» **Assignment**:
Two lines below mark the span: the one containing "The jet-black_prickly_plant at" and the one containing "The ash-grey_whirligig at". Set down both, plus every line between, exactly as they stand, and nothing else.

[Object change listings]
------------

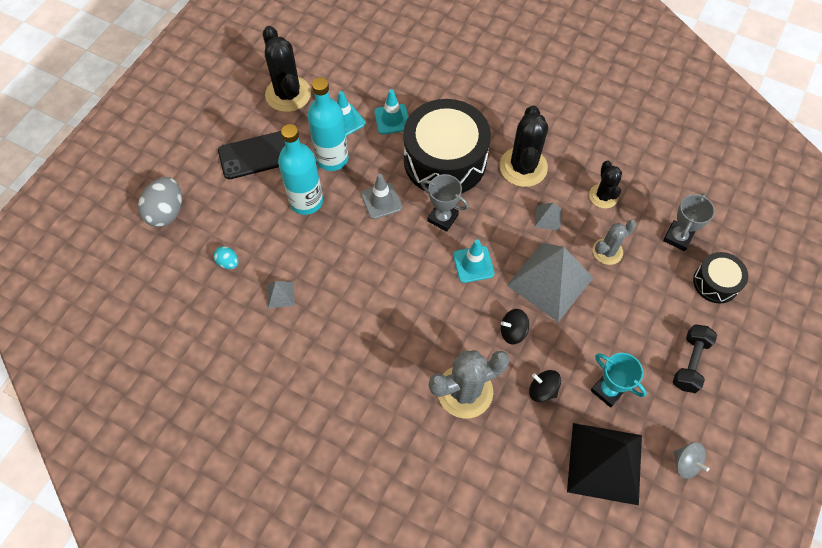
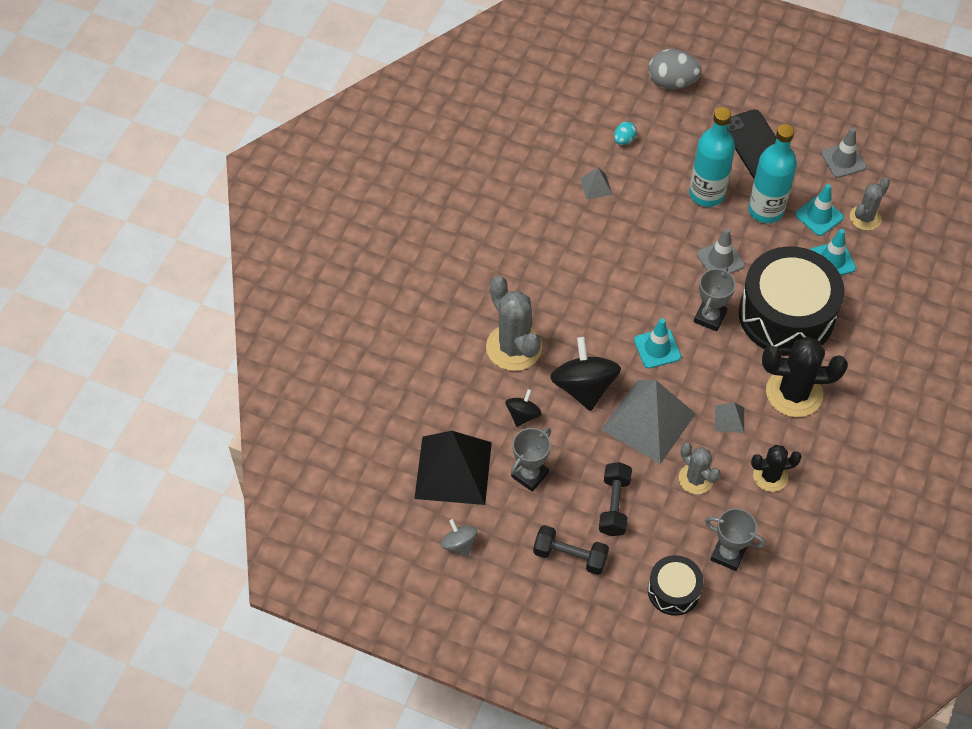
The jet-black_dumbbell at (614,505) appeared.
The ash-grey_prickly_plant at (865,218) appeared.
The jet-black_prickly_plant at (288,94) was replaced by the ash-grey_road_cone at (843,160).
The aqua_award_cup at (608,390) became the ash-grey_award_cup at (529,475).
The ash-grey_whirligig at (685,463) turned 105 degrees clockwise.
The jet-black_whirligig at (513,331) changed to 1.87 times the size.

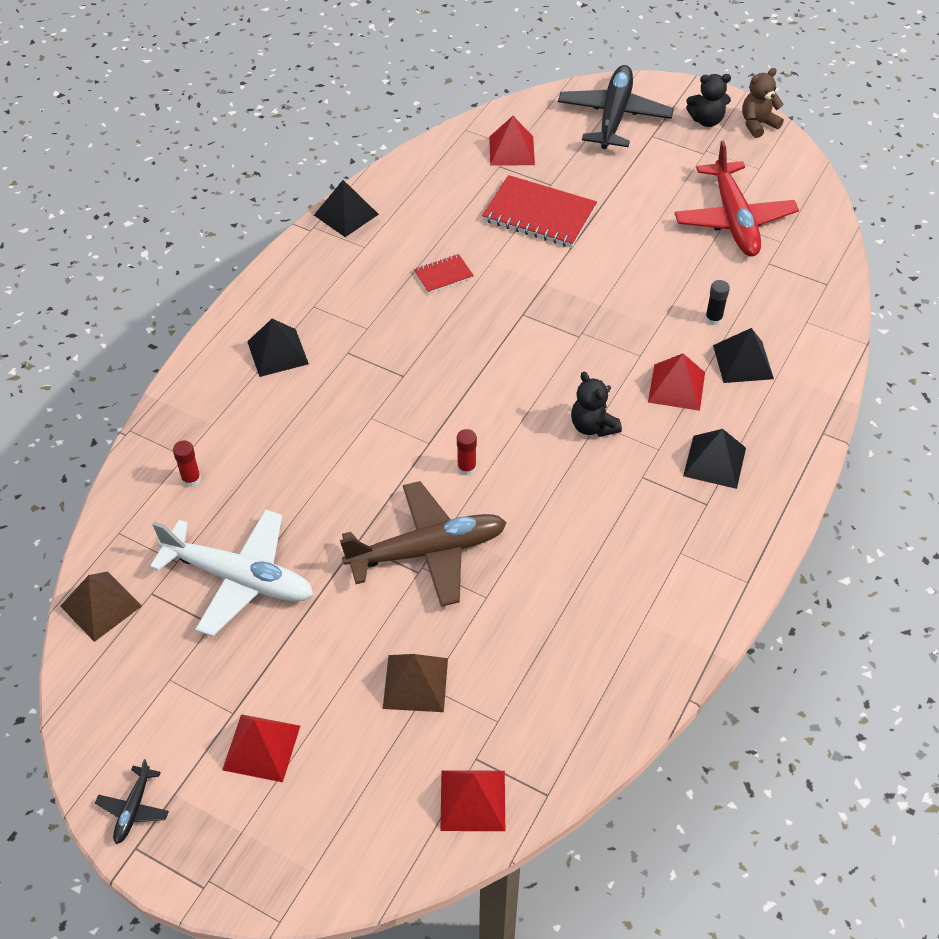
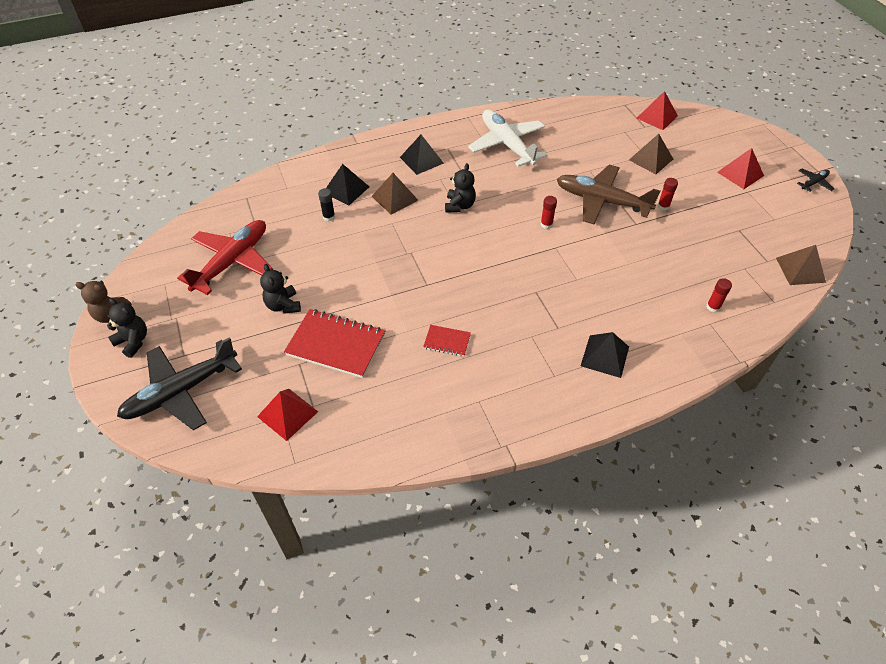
The jet-black_pyramid at (346,214) disappeared.
The jet-black_stuffed_bear at (283,305) appeared.
The red_glue at (663,206) appeared.
The snow-white_toy_plane moved from (239,578) to (507,144).
The red_pyramid at (676,387) became the brown_pyramid at (394,198).
The red_exercise_book at (539,214) turned 45 degrees counterclockwise.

------------

» **Task result**:
The jet-black_prickly_plant at (288,94) was replaced by the ash-grey_road_cone at (843,160).
The aqua_award_cup at (608,390) became the ash-grey_award_cup at (529,475).
The ash-grey_whirligig at (685,463) turned 105 degrees clockwise.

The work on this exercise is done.